▶ **Written request**: Please count how many of the lines below contain the string "kern", treating uppercase and lowercase as different, and reply with only that number.

▶ **Given entries**:

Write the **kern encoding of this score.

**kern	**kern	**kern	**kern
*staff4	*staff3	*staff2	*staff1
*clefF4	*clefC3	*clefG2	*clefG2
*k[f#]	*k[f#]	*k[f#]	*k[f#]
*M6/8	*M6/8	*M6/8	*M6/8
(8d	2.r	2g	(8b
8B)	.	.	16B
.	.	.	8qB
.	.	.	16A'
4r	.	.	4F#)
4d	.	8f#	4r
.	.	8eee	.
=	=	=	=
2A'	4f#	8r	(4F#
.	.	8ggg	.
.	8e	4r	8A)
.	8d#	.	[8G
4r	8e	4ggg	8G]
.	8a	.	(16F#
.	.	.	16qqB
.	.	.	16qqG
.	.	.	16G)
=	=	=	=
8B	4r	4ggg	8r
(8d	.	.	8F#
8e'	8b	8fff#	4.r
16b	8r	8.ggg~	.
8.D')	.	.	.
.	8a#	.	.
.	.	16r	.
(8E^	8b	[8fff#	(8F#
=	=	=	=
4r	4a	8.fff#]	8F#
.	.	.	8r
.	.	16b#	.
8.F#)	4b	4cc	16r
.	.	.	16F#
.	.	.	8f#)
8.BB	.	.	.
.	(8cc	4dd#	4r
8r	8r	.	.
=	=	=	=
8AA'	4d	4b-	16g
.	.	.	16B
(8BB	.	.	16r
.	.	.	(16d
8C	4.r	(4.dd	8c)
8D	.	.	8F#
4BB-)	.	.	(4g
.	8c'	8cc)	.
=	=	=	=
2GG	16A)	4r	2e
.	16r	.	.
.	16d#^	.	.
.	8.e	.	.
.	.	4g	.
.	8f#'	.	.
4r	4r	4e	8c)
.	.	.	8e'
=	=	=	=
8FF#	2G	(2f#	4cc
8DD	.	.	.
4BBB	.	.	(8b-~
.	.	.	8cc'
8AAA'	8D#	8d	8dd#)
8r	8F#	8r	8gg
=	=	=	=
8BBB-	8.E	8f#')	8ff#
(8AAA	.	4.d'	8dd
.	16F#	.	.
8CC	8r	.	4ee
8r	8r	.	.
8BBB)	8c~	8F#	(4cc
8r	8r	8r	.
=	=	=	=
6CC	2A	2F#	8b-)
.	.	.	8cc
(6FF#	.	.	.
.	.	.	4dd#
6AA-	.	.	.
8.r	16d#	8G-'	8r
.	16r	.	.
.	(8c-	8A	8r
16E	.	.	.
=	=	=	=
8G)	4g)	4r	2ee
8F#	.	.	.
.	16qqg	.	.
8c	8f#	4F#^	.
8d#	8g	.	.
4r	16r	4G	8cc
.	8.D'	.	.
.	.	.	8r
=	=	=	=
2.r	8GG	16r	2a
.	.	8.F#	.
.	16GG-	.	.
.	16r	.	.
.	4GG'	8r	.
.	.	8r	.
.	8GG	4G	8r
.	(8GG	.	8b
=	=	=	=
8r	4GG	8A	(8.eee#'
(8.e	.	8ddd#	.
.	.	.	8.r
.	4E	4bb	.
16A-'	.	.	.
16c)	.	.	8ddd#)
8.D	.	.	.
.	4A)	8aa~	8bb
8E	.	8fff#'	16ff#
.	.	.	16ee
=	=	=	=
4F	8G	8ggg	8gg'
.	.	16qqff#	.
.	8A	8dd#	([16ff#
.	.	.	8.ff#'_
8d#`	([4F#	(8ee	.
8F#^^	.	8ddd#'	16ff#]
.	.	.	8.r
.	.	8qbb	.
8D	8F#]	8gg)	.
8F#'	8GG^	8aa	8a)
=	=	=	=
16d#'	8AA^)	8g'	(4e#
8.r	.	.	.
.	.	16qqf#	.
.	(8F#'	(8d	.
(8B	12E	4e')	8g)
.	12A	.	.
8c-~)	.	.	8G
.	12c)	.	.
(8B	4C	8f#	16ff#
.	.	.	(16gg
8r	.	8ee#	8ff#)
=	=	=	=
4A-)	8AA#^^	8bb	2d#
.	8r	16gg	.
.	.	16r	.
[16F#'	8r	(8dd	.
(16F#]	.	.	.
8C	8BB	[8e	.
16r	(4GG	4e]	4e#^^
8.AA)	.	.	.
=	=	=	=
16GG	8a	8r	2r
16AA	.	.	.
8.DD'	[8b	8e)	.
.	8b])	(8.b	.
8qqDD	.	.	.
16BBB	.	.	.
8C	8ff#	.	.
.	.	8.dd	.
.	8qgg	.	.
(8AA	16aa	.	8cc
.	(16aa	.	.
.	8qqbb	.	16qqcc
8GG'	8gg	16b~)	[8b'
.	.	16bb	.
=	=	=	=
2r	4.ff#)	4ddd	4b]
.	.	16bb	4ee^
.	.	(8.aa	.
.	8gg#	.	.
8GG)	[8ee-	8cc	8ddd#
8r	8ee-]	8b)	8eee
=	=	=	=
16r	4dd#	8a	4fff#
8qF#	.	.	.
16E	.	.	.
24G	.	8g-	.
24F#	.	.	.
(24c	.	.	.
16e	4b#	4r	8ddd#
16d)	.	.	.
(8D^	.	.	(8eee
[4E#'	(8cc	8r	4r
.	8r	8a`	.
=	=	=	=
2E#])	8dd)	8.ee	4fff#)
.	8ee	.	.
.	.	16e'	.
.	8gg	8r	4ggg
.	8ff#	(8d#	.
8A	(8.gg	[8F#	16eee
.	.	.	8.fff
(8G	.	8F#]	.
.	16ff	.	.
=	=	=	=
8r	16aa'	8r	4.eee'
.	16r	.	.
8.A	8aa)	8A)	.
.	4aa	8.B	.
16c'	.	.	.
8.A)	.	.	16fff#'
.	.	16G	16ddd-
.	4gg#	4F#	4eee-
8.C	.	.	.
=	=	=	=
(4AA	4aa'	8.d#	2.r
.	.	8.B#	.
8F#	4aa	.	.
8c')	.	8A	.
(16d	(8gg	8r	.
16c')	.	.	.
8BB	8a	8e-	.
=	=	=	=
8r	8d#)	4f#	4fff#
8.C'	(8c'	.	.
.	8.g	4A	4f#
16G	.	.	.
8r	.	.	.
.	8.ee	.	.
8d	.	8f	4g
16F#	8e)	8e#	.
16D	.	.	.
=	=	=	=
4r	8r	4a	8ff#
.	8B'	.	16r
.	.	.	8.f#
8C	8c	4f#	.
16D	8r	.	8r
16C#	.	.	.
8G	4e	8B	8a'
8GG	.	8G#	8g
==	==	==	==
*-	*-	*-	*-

▶ **Response for this exercise**: 2